GOAL OF THE EXERCISE - Locate every line in the records below that holds the word "apple" and return each one.

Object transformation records
<<<<

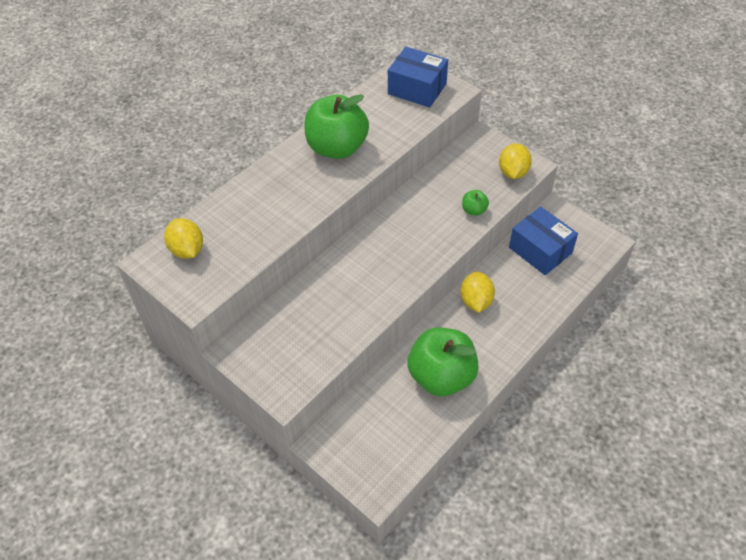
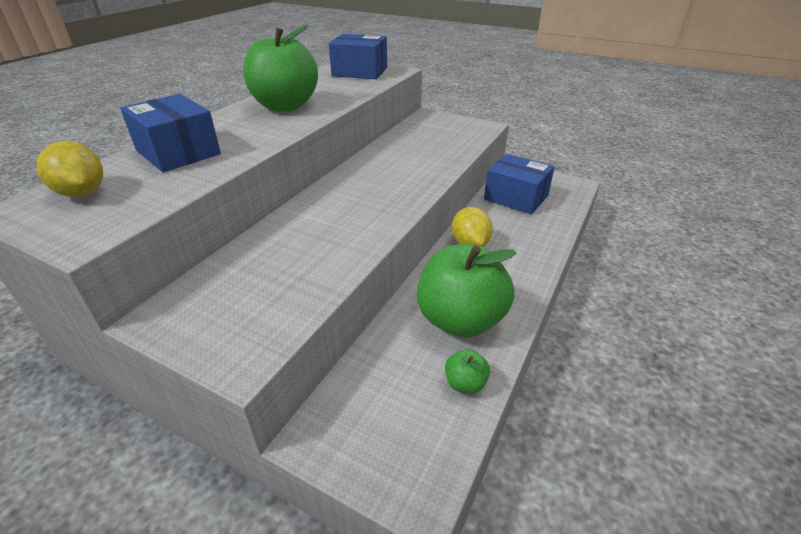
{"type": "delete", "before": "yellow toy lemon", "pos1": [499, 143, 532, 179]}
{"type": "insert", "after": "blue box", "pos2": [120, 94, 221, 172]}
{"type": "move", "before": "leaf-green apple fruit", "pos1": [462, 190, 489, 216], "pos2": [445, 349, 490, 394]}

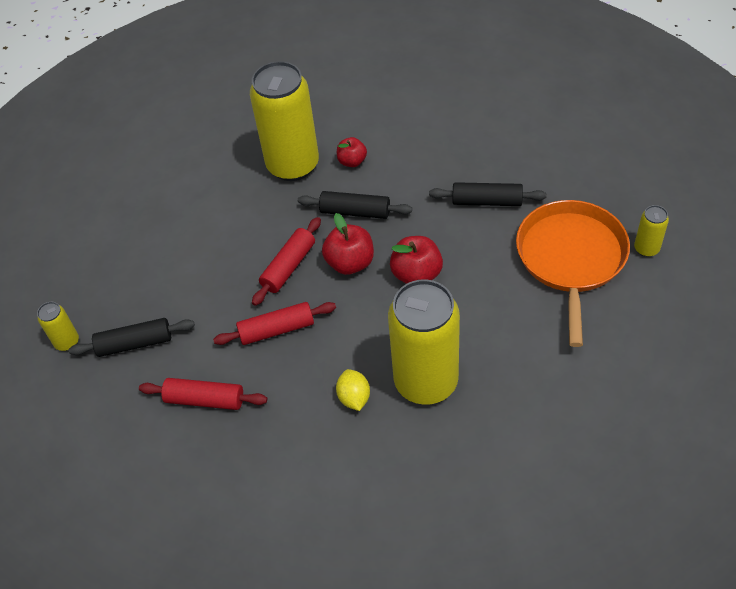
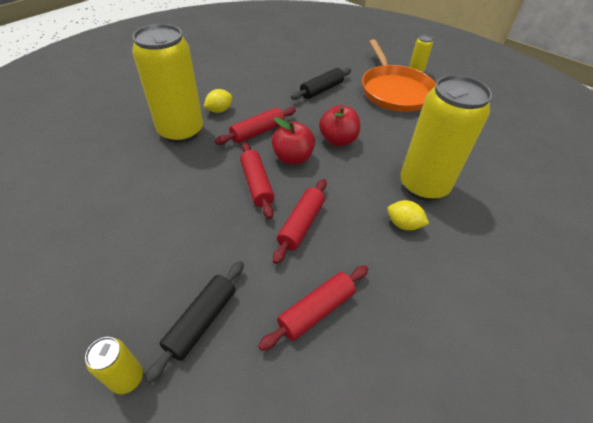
{"type": "replace", "before": "red apple fruit", "after": "yellow toy lemon", "pos1": [337, 137, 367, 167], "pos2": [204, 89, 232, 113]}
{"type": "recolor", "before": "black rolling pin", "after": "red rolling pin", "pos1": [298, 191, 412, 219], "pos2": [215, 107, 296, 145]}
{"type": "rotate", "before": "bright orange skillet", "pos1": [516, 200, 630, 347], "pos2": [362, 40, 436, 112], "turn": -150}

>>>>

SOLUTION -
{"type": "move", "before": "leaf-green apple fruit", "pos1": [462, 190, 489, 216], "pos2": [445, 349, 490, 394]}
{"type": "replace", "before": "red apple fruit", "after": "yellow toy lemon", "pos1": [337, 137, 367, 167], "pos2": [204, 89, 232, 113]}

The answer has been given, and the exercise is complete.